[The problem] Please reply with one number only: how many lines in the entries below contain the string "image".

[Data section]
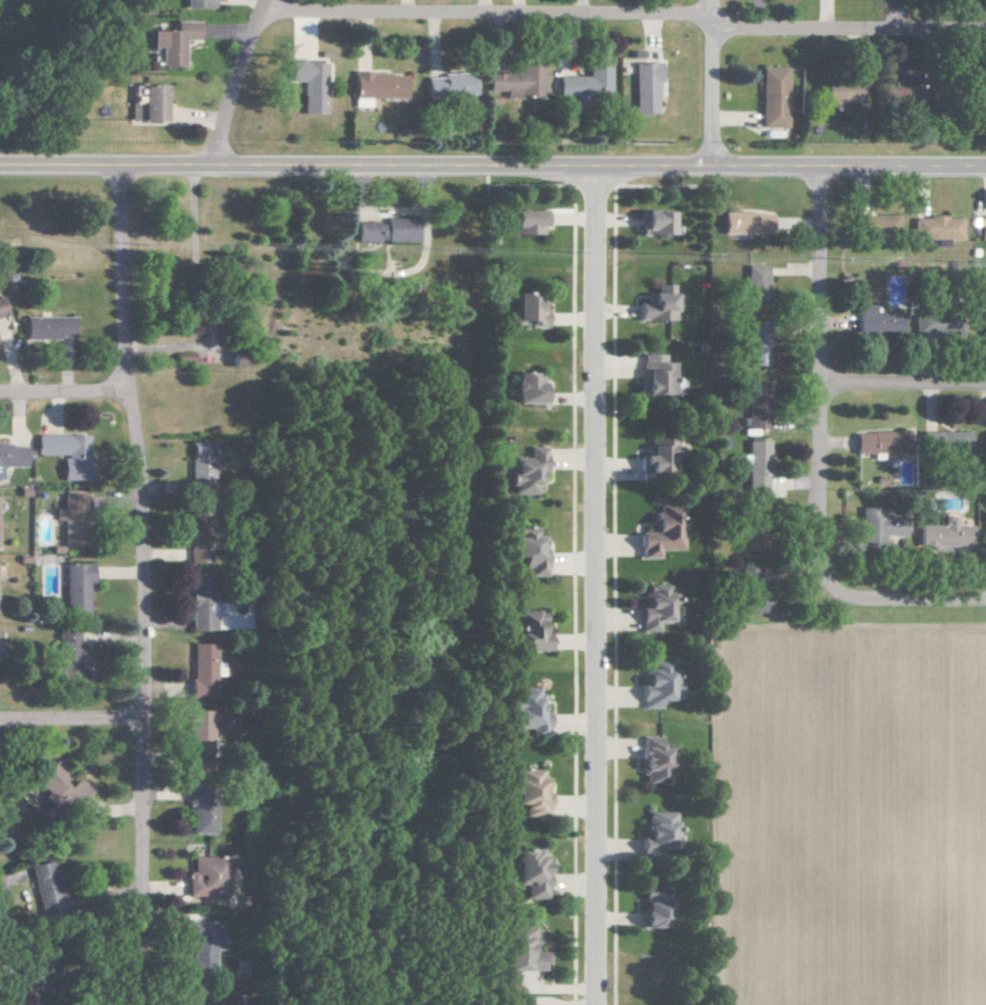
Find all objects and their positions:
building: (193, 4)
road: (484, 11)
road: (846, 29)
building: (168, 42)
building: (630, 58)
building: (515, 80)
road: (235, 81)
road: (708, 81)
building: (583, 83)
building: (305, 84)
building: (446, 85)
building: (373, 87)
building: (643, 88)
building: (841, 93)
building: (771, 97)
building: (144, 104)
road: (493, 166)
building: (526, 221)
building: (654, 222)
building: (746, 222)
building: (877, 223)
building: (936, 227)
building: (982, 227)
building: (384, 230)
building: (755, 281)
building: (657, 304)
building: (528, 311)
building: (0, 313)
building: (878, 319)
building: (983, 322)
building: (937, 323)
building: (44, 327)
building: (756, 343)
building: (235, 360)
building: (655, 375)
road: (818, 375)
road: (902, 385)
building: (527, 388)
road: (64, 392)
building: (757, 404)
building: (947, 441)
building: (984, 441)
building: (881, 442)
building: (63, 453)
building: (10, 455)
building: (659, 458)
building: (196, 464)
building: (756, 465)
building: (526, 472)
building: (69, 519)
building: (662, 533)
building: (985, 535)
building: (528, 551)
road: (145, 585)
building: (71, 586)
road: (595, 586)
road: (902, 600)
building: (656, 607)
building: (196, 612)
building: (529, 630)
building: (64, 653)
building: (196, 669)
building: (656, 684)
building: (524, 710)
road: (72, 717)
building: (194, 726)
building: (654, 761)
building: (55, 788)
building: (528, 792)
building: (197, 808)
building: (658, 832)
building: (530, 872)
building: (204, 877)
building: (40, 884)
building: (656, 912)
building: (198, 946)
building: (522, 951)
building: (20, 997)

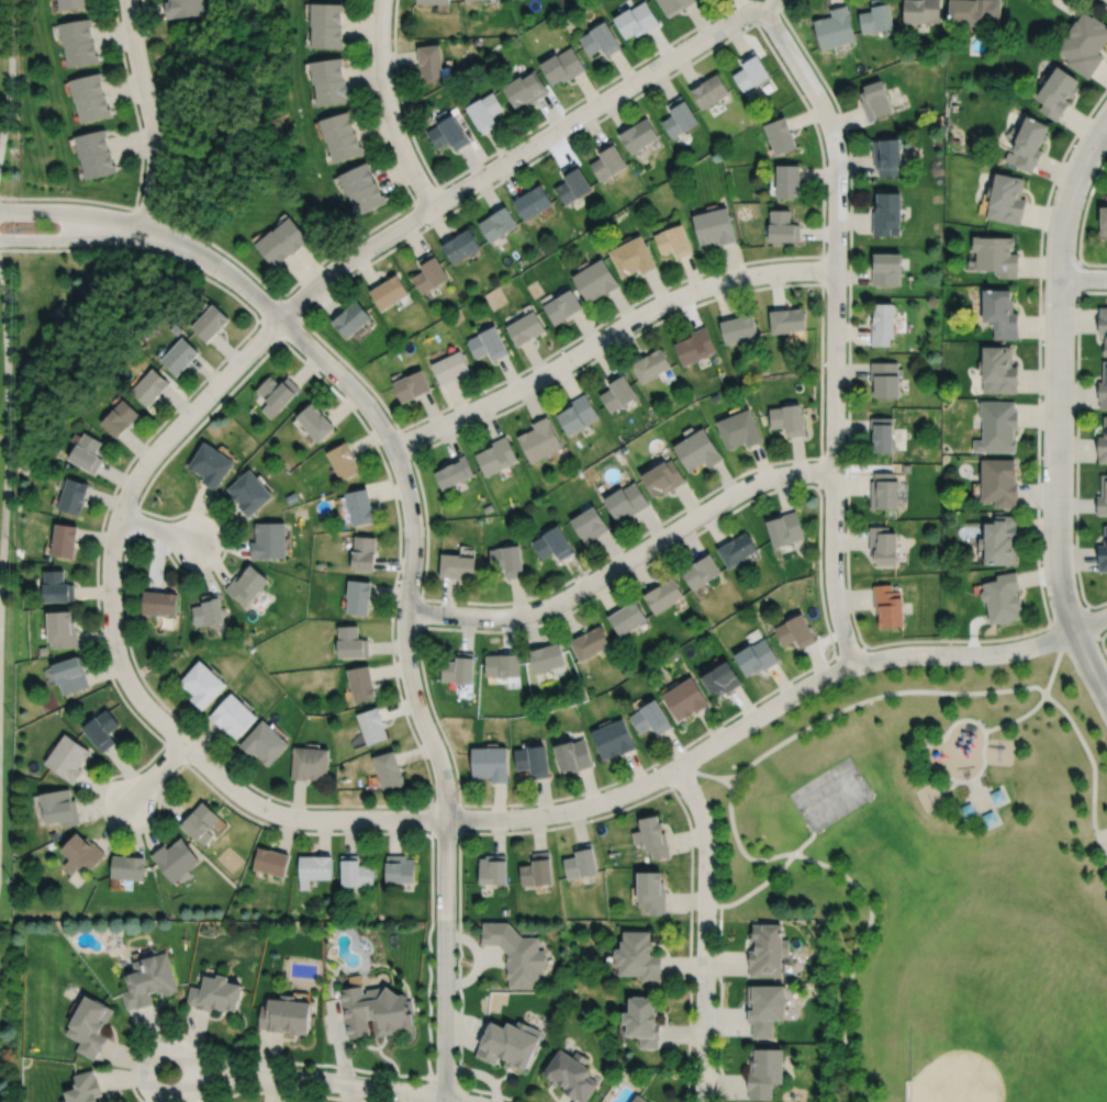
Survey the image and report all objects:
building: (470, 0)
street lamp: (371, 1)
building: (434, 1)
road: (1100, 3)
building: (75, 5)
building: (673, 6)
building: (184, 8)
building: (922, 11)
building: (974, 12)
road: (765, 14)
building: (326, 15)
building: (877, 18)
building: (635, 21)
street lamp: (746, 24)
building: (835, 29)
road: (146, 30)
building: (77, 33)
building: (327, 38)
building: (599, 41)
building: (1085, 45)
building: (83, 55)
building: (433, 64)
building: (563, 67)
building: (327, 71)
road: (9, 72)
building: (751, 72)
building: (88, 88)
building: (527, 88)
street lamp: (636, 92)
building: (709, 92)
street lamp: (800, 92)
building: (1059, 93)
street lamp: (1105, 93)
building: (332, 94)
building: (876, 99)
road: (388, 107)
street lamp: (399, 107)
building: (486, 108)
building: (95, 110)
road: (149, 114)
street lamp: (139, 115)
building: (679, 116)
building: (337, 123)
building: (449, 130)
building: (638, 132)
building: (781, 132)
building: (1030, 141)
building: (346, 143)
building: (93, 144)
road: (504, 145)
road: (517, 153)
building: (888, 153)
street lamp: (529, 159)
building: (608, 159)
building: (100, 166)
road: (140, 170)
road: (822, 170)
building: (357, 175)
building: (789, 178)
building: (574, 180)
road: (426, 194)
building: (368, 195)
building: (1008, 197)
building: (534, 199)
street lamp: (18, 200)
street lamp: (825, 200)
building: (887, 211)
road: (72, 212)
building: (1104, 219)
road: (1082, 220)
building: (499, 221)
street lamp: (422, 223)
building: (714, 224)
building: (783, 225)
building: (895, 230)
building: (291, 231)
road: (362, 234)
road: (71, 237)
building: (674, 239)
building: (462, 243)
street lamp: (117, 244)
street lamp: (17, 245)
building: (273, 245)
building: (998, 253)
building: (632, 255)
street lamp: (1076, 256)
road: (215, 266)
building: (887, 266)
road: (822, 270)
building: (430, 271)
road: (1077, 273)
road: (1082, 277)
building: (596, 278)
street lamp: (217, 279)
street lamp: (815, 280)
building: (389, 289)
road: (279, 296)
street lamp: (702, 298)
building: (564, 304)
building: (60, 309)
street lamp: (303, 310)
building: (1003, 311)
building: (351, 316)
road: (258, 318)
road: (260, 318)
building: (788, 318)
building: (209, 320)
building: (883, 322)
building: (1104, 322)
road: (836, 325)
building: (527, 326)
building: (738, 326)
road: (607, 335)
building: (489, 341)
building: (695, 344)
building: (179, 353)
building: (650, 364)
building: (452, 365)
street lamp: (824, 365)
street lamp: (575, 366)
building: (1000, 369)
building: (887, 378)
building: (412, 384)
building: (149, 385)
building: (1103, 387)
building: (277, 389)
building: (618, 390)
street lamp: (1042, 397)
street lamp: (217, 401)
road: (1057, 408)
building: (578, 413)
building: (119, 416)
building: (788, 418)
building: (316, 420)
road: (7, 424)
building: (998, 425)
street lamp: (460, 426)
building: (740, 428)
building: (883, 433)
building: (540, 438)
road: (404, 441)
road: (821, 442)
road: (1076, 444)
building: (1103, 445)
building: (698, 449)
building: (87, 452)
building: (497, 454)
building: (343, 459)
street lamp: (409, 460)
building: (210, 463)
street lamp: (773, 464)
building: (907, 468)
building: (455, 470)
road: (821, 474)
building: (663, 476)
building: (1000, 481)
building: (885, 490)
building: (250, 491)
street lamp: (822, 492)
building: (75, 496)
building: (1103, 497)
street lamp: (137, 499)
building: (627, 500)
building: (360, 505)
street lamp: (1041, 509)
street lamp: (205, 512)
road: (131, 520)
building: (591, 522)
street lamp: (663, 525)
road: (155, 528)
building: (785, 528)
building: (269, 539)
building: (1001, 539)
building: (66, 540)
building: (554, 542)
building: (884, 544)
building: (737, 549)
building: (364, 552)
building: (1103, 556)
building: (509, 559)
road: (624, 560)
building: (458, 565)
building: (701, 570)
building: (247, 583)
building: (58, 587)
street lamp: (1077, 589)
street lamp: (418, 590)
building: (663, 595)
building: (359, 596)
street lamp: (588, 596)
building: (1004, 598)
building: (160, 602)
building: (889, 606)
building: (208, 610)
road: (418, 611)
building: (628, 617)
road: (1071, 617)
street lamp: (482, 626)
building: (63, 629)
building: (796, 631)
road: (1099, 637)
road: (1092, 638)
road: (898, 641)
building: (352, 642)
building: (590, 642)
road: (1101, 642)
street lamp: (941, 643)
street lamp: (105, 646)
street lamp: (836, 653)
road: (850, 653)
road: (118, 654)
road: (832, 654)
building: (548, 657)
building: (757, 657)
building: (503, 665)
building: (460, 668)
building: (72, 676)
building: (722, 679)
building: (361, 682)
building: (202, 684)
road: (412, 688)
road: (1044, 694)
building: (685, 699)
street lamp: (757, 703)
road: (772, 707)
building: (233, 715)
building: (651, 718)
road: (951, 724)
building: (372, 725)
building: (104, 730)
street lamp: (415, 731)
building: (615, 739)
building: (265, 742)
road: (769, 749)
road: (175, 753)
building: (575, 756)
building: (69, 759)
building: (534, 760)
building: (309, 763)
building: (491, 763)
street lamp: (194, 767)
building: (389, 769)
road: (157, 772)
road: (703, 773)
road: (724, 781)
street lamp: (665, 785)
park: (830, 793)
road: (977, 793)
building: (997, 794)
road: (428, 799)
road: (429, 801)
building: (967, 807)
building: (62, 808)
street lamp: (154, 808)
road: (986, 808)
building: (989, 816)
building: (202, 823)
street lamp: (553, 823)
road: (569, 823)
road: (991, 823)
road: (151, 824)
street lamp: (298, 828)
street lamp: (426, 829)
road: (431, 830)
road: (429, 832)
building: (53, 834)
building: (652, 834)
parking lot: (1103, 834)
road: (1103, 838)
building: (51, 845)
building: (82, 854)
building: (175, 859)
building: (271, 860)
building: (580, 860)
street lamp: (695, 866)
building: (314, 867)
building: (400, 868)
building: (494, 868)
building: (129, 869)
building: (536, 869)
building: (356, 870)
park: (935, 874)
road: (771, 876)
building: (651, 889)
building: (505, 911)
road: (705, 931)
building: (767, 948)
building: (518, 952)
building: (636, 954)
building: (122, 962)
building: (149, 979)
building: (215, 992)
street lamp: (432, 994)
road: (719, 1003)
building: (765, 1006)
building: (378, 1010)
building: (286, 1014)
building: (642, 1019)
building: (90, 1025)
street lamp: (176, 1036)
building: (512, 1043)
street lamp: (691, 1062)
park: (969, 1062)
street lamp: (318, 1069)
building: (764, 1070)
building: (572, 1074)
road: (233, 1075)
road: (428, 1076)
road: (439, 1081)
road: (460, 1087)
building: (83, 1088)
road: (906, 1091)
road: (286, 1093)
building: (638, 1099)
road: (452, 1100)
building: (99, 1101)

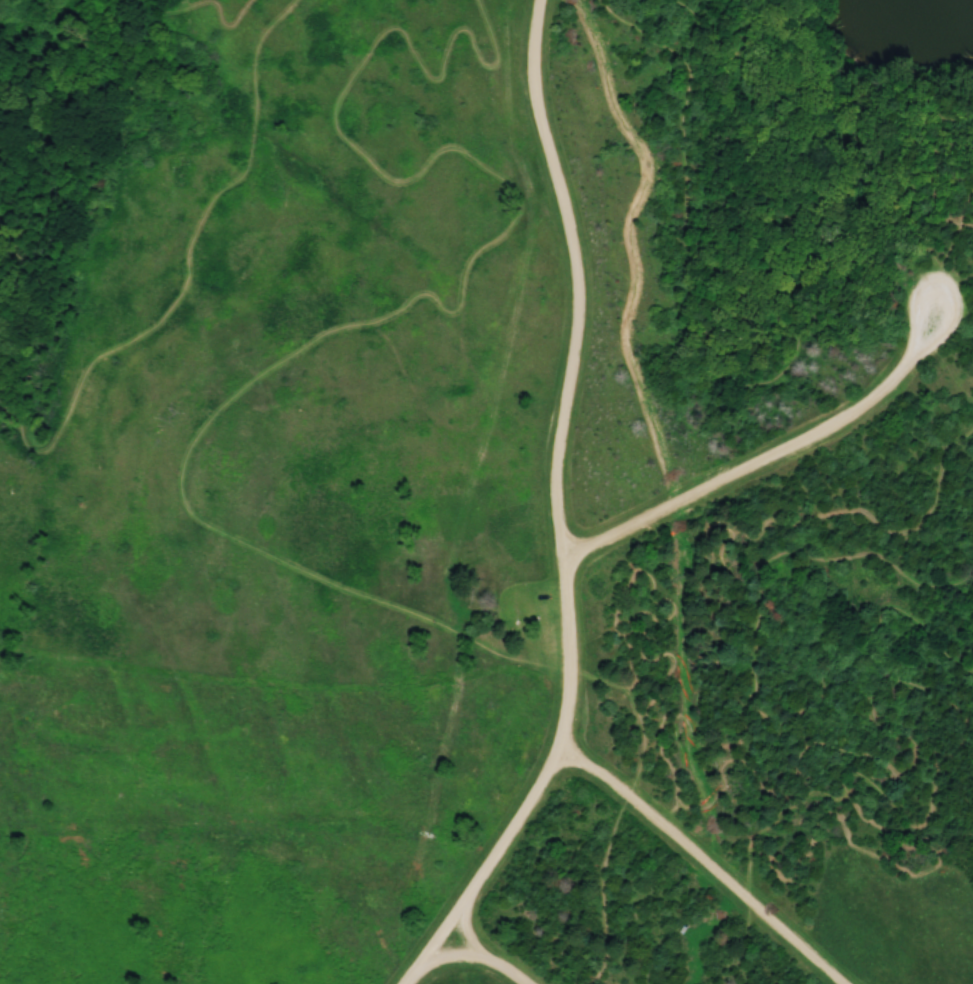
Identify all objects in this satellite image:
road: (713, 44)
road: (112, 102)
road: (189, 272)
road: (729, 370)
road: (568, 372)
road: (767, 456)
road: (186, 465)
park: (486, 492)
road: (711, 636)
road: (633, 703)
road: (890, 735)
road: (630, 790)
road: (459, 933)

[Task output] 2